_Dataset_.
---
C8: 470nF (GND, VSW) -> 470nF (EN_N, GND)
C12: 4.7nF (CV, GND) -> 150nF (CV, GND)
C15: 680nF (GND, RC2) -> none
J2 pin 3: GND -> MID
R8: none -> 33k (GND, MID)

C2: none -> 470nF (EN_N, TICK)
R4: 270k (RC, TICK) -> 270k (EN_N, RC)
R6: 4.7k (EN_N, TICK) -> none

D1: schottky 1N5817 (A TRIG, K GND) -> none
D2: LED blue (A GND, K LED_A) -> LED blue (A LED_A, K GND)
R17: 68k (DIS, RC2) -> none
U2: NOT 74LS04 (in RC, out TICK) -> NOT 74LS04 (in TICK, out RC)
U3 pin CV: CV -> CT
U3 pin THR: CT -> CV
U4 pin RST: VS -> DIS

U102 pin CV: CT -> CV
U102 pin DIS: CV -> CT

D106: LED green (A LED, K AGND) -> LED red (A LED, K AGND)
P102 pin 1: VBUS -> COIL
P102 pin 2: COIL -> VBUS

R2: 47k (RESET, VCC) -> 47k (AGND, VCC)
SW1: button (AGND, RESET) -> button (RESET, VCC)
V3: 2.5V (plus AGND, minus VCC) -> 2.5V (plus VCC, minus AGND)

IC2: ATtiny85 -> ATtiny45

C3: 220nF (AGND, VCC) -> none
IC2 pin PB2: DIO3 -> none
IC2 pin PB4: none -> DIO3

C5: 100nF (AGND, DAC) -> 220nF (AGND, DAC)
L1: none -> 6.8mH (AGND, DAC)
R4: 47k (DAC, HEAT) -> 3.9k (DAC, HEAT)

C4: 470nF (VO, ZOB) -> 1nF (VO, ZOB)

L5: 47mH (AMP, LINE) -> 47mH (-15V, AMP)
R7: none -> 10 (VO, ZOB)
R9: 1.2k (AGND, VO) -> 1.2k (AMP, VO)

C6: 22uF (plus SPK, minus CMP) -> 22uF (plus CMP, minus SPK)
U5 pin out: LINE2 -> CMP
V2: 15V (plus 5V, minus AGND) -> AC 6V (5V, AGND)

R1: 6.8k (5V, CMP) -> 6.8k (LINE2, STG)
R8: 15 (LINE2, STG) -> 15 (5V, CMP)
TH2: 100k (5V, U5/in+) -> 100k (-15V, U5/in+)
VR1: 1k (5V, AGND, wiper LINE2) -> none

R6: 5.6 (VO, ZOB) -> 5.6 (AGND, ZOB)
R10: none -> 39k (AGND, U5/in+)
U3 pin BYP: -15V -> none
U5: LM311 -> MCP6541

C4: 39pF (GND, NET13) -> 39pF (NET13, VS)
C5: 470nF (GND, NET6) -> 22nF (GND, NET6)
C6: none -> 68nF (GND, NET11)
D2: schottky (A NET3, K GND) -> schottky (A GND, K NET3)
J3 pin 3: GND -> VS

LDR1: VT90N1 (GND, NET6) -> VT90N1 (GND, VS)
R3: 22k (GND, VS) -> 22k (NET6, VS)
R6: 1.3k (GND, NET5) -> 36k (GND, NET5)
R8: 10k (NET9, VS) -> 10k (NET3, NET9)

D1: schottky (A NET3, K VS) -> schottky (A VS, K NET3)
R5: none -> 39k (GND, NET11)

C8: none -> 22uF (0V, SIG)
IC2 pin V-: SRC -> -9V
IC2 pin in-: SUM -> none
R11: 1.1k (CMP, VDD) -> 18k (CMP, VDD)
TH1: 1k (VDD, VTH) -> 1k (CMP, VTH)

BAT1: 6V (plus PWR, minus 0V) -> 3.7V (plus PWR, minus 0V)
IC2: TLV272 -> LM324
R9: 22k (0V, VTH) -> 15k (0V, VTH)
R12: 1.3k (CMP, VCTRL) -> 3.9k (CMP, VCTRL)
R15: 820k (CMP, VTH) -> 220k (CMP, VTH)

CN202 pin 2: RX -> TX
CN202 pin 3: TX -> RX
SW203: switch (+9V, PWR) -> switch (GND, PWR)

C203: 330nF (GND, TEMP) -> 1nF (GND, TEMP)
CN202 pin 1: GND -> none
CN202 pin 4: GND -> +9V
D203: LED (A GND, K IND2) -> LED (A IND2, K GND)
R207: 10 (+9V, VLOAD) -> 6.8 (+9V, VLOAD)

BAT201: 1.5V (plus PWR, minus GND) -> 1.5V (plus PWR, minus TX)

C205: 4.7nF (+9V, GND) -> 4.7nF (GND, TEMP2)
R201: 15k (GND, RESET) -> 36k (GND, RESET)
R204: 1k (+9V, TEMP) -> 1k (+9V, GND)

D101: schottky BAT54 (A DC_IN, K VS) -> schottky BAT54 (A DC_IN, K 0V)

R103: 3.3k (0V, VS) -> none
---
_Work instructions_. Through the line that holds "U102 pin DIS: CV -> CT", repeat the material above exactly, starting at its first line.

_Response for this exercise_.
C8: 470nF (GND, VSW) -> 470nF (EN_N, GND)
C12: 4.7nF (CV, GND) -> 150nF (CV, GND)
C15: 680nF (GND, RC2) -> none
J2 pin 3: GND -> MID
R8: none -> 33k (GND, MID)

C2: none -> 470nF (EN_N, TICK)
R4: 270k (RC, TICK) -> 270k (EN_N, RC)
R6: 4.7k (EN_N, TICK) -> none

D1: schottky 1N5817 (A TRIG, K GND) -> none
D2: LED blue (A GND, K LED_A) -> LED blue (A LED_A, K GND)
R17: 68k (DIS, RC2) -> none
U2: NOT 74LS04 (in RC, out TICK) -> NOT 74LS04 (in TICK, out RC)
U3 pin CV: CV -> CT
U3 pin THR: CT -> CV
U4 pin RST: VS -> DIS

U102 pin CV: CT -> CV
U102 pin DIS: CV -> CT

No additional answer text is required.